→ **PROBLEM DETAILS**:
In this exercise, the entries below include pictures. Repeat exactly the lines from the line with "none -> black brick A5 level 1" to the line with "none -> lime brick C5 level 3", including both, but without the pictures.

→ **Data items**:
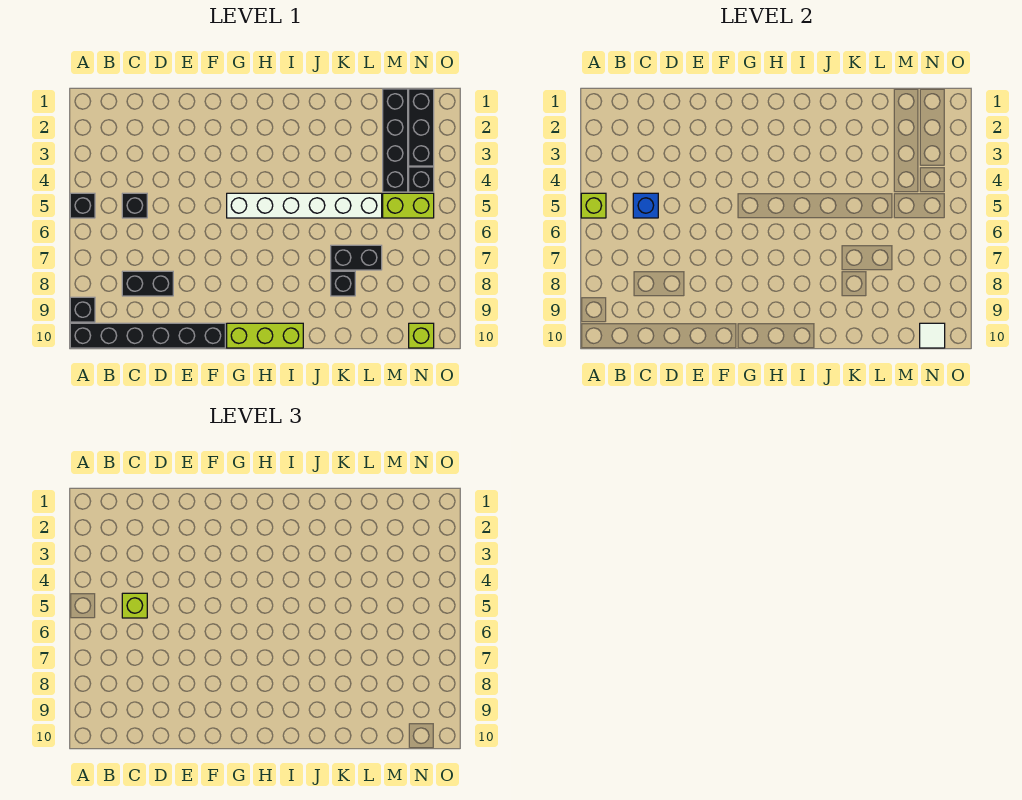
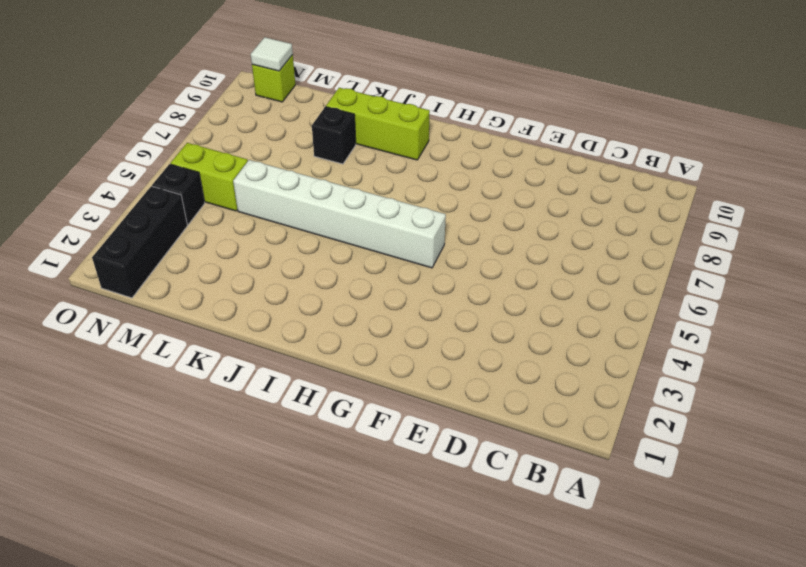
lime brick I9:K9 level 1 -> lime brick G10:I10 level 1
none -> black brick A5 level 1
none -> black brick A9 level 1
none -> black brick A10:F10 level 1

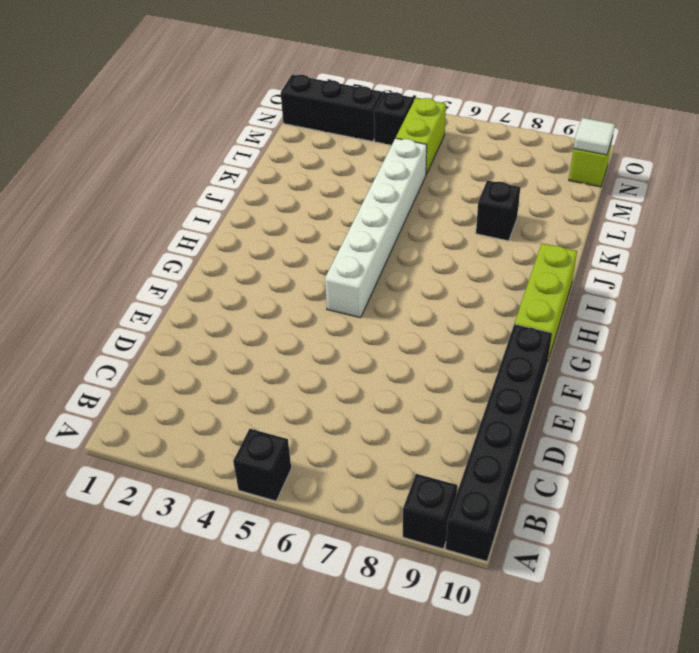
none -> black brick C5 level 1
none -> black brick C8:D8 level 1
none -> black brick K7:L7 level 1

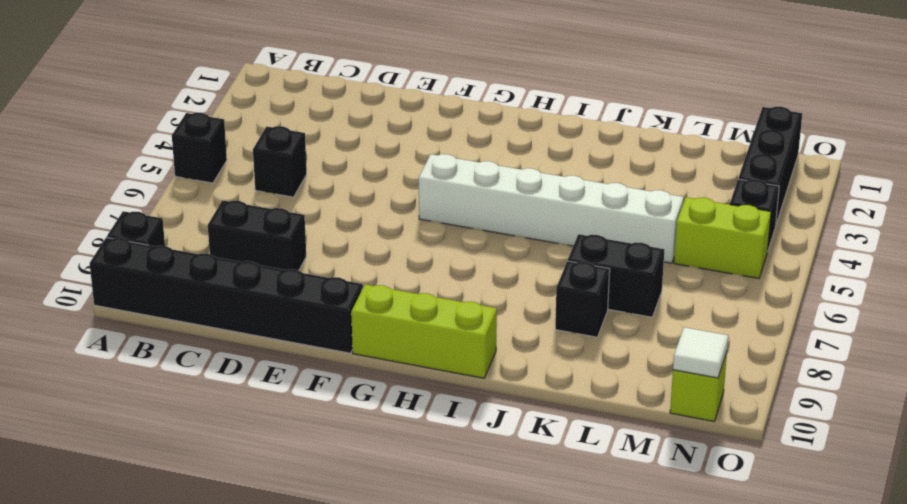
none -> black brick M1:M4 level 1
none -> lime brick A5 level 2
none -> blue brick C5 level 2

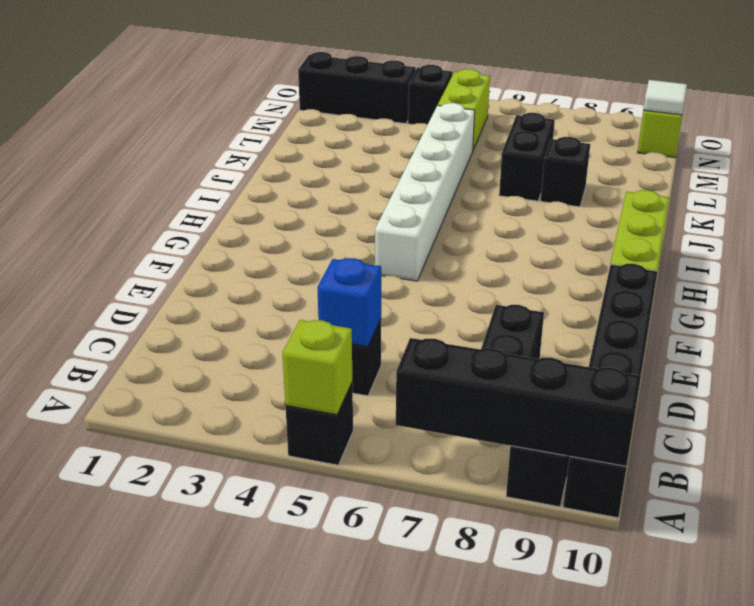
black brick A7:A10 level 2 -> black brick M1:M4 level 1
none -> lime brick C5 level 3

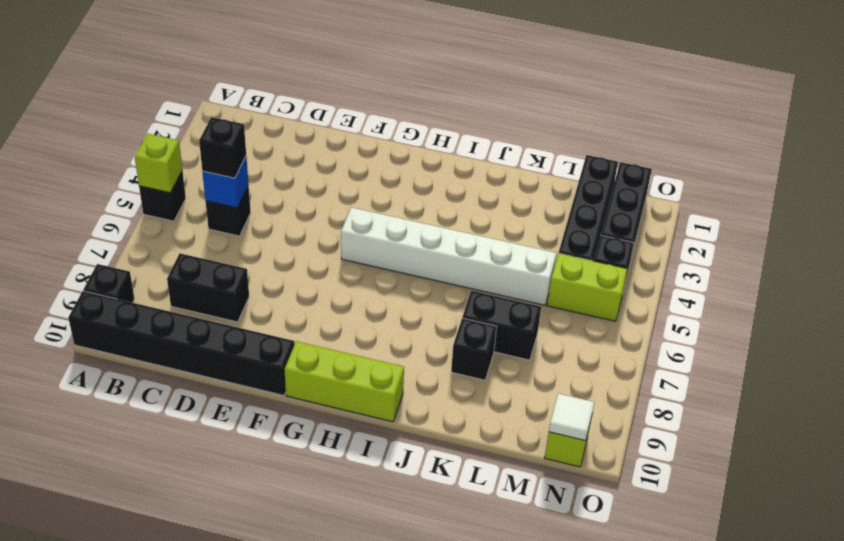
black brick C5 level 3 -> lime brick C5 level 3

→ **RESULT OF THIS EXERCISE**:
none -> black brick A5 level 1
none -> black brick A9 level 1
none -> black brick A10:F10 level 1

none -> black brick C5 level 1
none -> black brick C8:D8 level 1
none -> black brick K7:L7 level 1

none -> black brick M1:M4 level 1
none -> lime brick A5 level 2
none -> blue brick C5 level 2

black brick A7:A10 level 2 -> black brick M1:M4 level 1
none -> lime brick C5 level 3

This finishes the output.